_Task details_. Render the listing below as a numbered list, one line per item, with blank lines dropped and the pictures left out.

————————

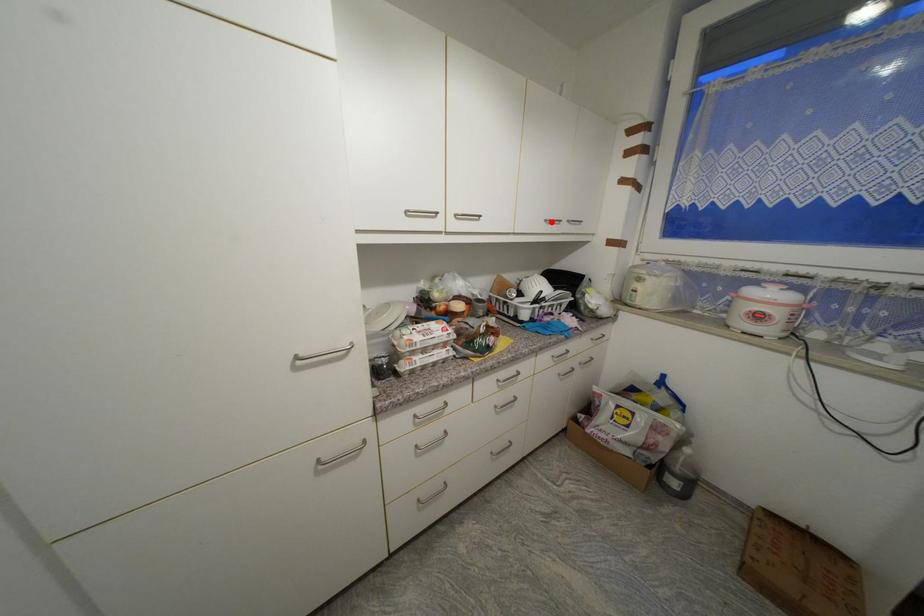
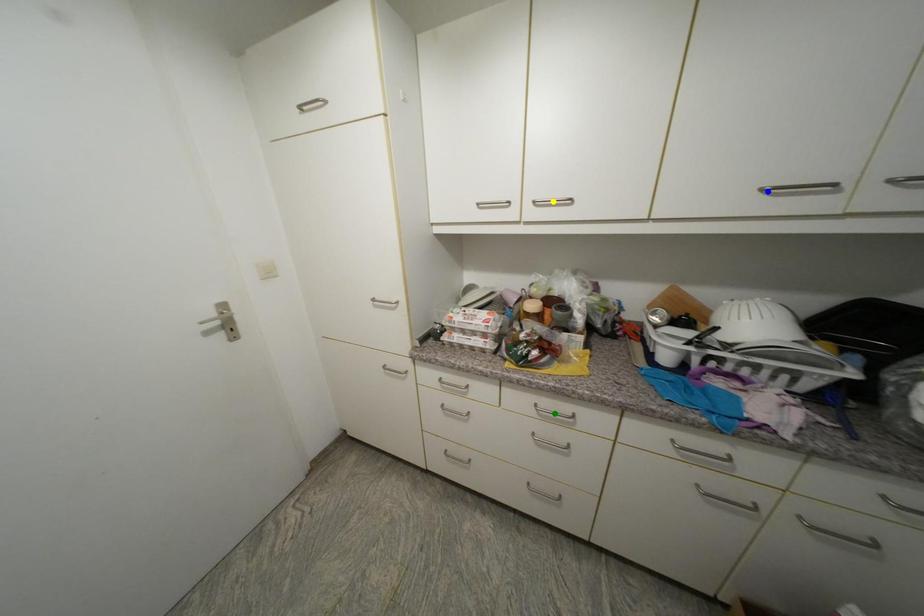
Question: I am providing you with two images of the same scene from different viewpoints. A red point is marked on the first image. You are given multiple points on the second image. In image 2, which mark is for the same physical point as the one in image 1?

Choices:
 (A) blue point
 (B) yellow point
 (C) green point

Answer: (A)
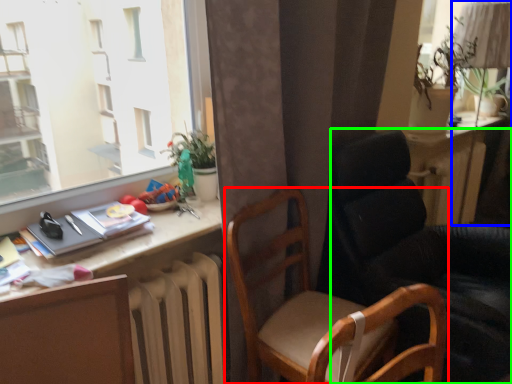
Question: Which object is positioned farthest from chair (highlighted by a red box)? Select from table lamp (highlighted by a blue box) and chair (highlighted by a green box).

Choices:
 (A) table lamp
 (B) chair

Answer: (A)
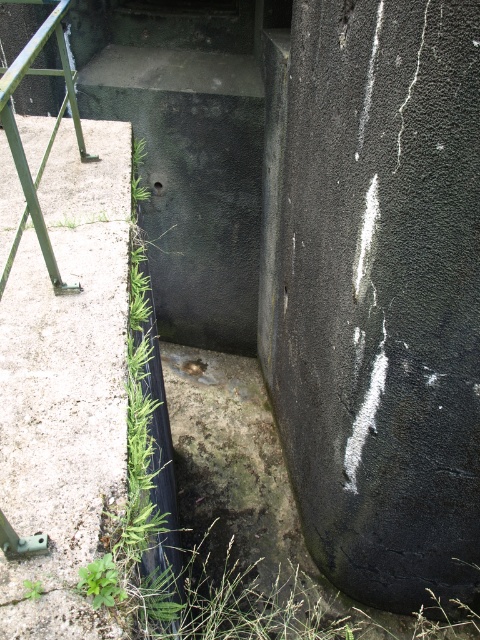
Question: Considering the relative positions of gray concrete at left and green leafy weed at lower left in the image provided, where is gray concrete at left located with respect to green leafy weed at lower left?

Choices:
 (A) above
 (B) below

Answer: (A)

Question: Among these objects, which one is nearest to the camera?

Choices:
 (A) green leafy weed at lower left
 (B) green metal rail at left
 (C) gray concrete at left

Answer: (C)

Question: Which of the following is the farthest from the observer?

Choices:
 (A) green metal rail at left
 (B) green leafy weed at lower left

Answer: (A)

Question: Estimate the real-world distances between objects in this image. Which object is farther from the green metal rail at left?

Choices:
 (A) green leafy weed at lower left
 (B) gray concrete at left

Answer: (A)

Question: Does green metal rail at left have a smaller size compared to green leafy weed at lower left?

Choices:
 (A) no
 (B) yes

Answer: (A)

Question: Does green metal rail at left come behind green leafy weed at lower left?

Choices:
 (A) no
 (B) yes

Answer: (B)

————————

_Result_.
1. Question: I am providing you with two images of the same scene from different viewpoints. A red point is marked on the first image. You are given multiple points on the second image. In image 2, which mark is for the same physical point as the one in image 1?
2. Choices:
3.  (A) blue point
4.  (B) yellow point
5.  (C) green point
6. Answer: (A)
7. Question: Which object is positioned farthest from chair (highlighted by a red box)? Select from table lamp (highlighted by a blue box) and chair (highlighted by a green box).
8. Choices:
9.  (A) table lamp
10.  (B) chair
11. Answer: (A)
12. Question: Considering the relative positions of gray concrete at left and green leafy weed at lower left in the image provided, where is gray concrete at left located with respect to green leafy weed at lower left?
13. Choices:
14.  (A) above
15.  (B) below
16. Answer: (A)
17. Question: Among these objects, which one is nearest to the camera?
18. Choices:
19.  (A) green leafy weed at lower left
20.  (B) green metal rail at left
21.  (C) gray concrete at left
22. Answer: (C)
23. Question: Which of the following is the farthest from the observer?
24. Choices:
25.  (A) green metal rail at left
26.  (B) green leafy weed at lower left
27. Answer: (A)
28. Question: Estimate the real-world distances between objects in this image. Which object is farther from the green metal rail at left?
29. Choices:
30.  (A) green leafy weed at lower left
31.  (B) gray concrete at left
32. Answer: (A)
33. Question: Does green metal rail at left have a smaller size compared to green leafy weed at lower left?
34. Choices:
35.  (A) no
36.  (B) yes
37. Answer: (A)
38. Question: Does green metal rail at left come behind green leafy weed at lower left?
39. Choices:
40.  (A) no
41.  (B) yes
42. Answer: (B)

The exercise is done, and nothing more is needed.